*Extracted information*:
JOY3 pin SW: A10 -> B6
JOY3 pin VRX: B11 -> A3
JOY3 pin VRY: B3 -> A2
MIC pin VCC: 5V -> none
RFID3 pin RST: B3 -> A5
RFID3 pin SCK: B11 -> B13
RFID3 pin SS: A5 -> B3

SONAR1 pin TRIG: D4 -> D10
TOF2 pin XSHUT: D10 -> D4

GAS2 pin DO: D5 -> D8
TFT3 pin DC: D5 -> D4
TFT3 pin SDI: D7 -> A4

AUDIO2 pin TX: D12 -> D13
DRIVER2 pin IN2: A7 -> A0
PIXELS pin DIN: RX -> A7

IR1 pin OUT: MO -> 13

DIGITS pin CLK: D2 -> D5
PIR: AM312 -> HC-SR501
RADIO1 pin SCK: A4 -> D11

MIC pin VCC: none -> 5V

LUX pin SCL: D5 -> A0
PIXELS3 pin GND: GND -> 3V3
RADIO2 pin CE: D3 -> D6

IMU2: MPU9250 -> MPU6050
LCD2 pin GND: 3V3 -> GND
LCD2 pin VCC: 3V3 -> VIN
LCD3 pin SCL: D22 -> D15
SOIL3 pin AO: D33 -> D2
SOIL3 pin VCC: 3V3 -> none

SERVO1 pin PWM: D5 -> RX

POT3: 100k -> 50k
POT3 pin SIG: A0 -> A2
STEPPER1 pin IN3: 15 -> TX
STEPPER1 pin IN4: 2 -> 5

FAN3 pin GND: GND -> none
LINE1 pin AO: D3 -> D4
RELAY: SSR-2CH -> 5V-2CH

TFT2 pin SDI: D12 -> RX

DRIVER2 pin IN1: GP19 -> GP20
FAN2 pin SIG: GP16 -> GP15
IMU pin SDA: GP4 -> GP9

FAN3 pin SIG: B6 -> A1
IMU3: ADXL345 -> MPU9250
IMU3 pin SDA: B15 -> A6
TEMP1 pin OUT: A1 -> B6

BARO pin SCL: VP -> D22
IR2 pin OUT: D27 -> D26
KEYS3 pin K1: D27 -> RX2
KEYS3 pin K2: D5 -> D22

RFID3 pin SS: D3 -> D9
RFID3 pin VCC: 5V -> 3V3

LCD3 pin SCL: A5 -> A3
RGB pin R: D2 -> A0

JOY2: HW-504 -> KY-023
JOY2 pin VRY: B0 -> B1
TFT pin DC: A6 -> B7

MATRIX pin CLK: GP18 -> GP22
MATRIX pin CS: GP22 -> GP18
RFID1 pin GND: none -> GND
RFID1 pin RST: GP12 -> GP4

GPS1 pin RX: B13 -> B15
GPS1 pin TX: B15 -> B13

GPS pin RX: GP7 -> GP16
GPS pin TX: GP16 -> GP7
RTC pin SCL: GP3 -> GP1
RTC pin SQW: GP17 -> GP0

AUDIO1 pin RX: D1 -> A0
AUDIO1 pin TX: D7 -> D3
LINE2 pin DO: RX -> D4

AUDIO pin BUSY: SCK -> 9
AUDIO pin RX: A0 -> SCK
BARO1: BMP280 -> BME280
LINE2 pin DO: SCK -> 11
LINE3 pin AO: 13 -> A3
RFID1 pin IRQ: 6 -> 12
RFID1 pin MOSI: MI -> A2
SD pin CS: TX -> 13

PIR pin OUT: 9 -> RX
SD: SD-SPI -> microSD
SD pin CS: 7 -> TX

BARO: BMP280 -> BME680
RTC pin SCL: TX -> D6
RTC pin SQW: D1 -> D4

*Work request*:
Take the stretch of lines above from the one containing "IR1 pin OUT: MO -> 13" through the one containing "LCD2 pin GND: 3V3 -> GND" and repeat it exactly, adding no other line.

*Output below*:
IR1 pin OUT: MO -> 13

DIGITS pin CLK: D2 -> D5
PIR: AM312 -> HC-SR501
RADIO1 pin SCK: A4 -> D11

MIC pin VCC: none -> 5V

LUX pin SCL: D5 -> A0
PIXELS3 pin GND: GND -> 3V3
RADIO2 pin CE: D3 -> D6

IMU2: MPU9250 -> MPU6050
LCD2 pin GND: 3V3 -> GND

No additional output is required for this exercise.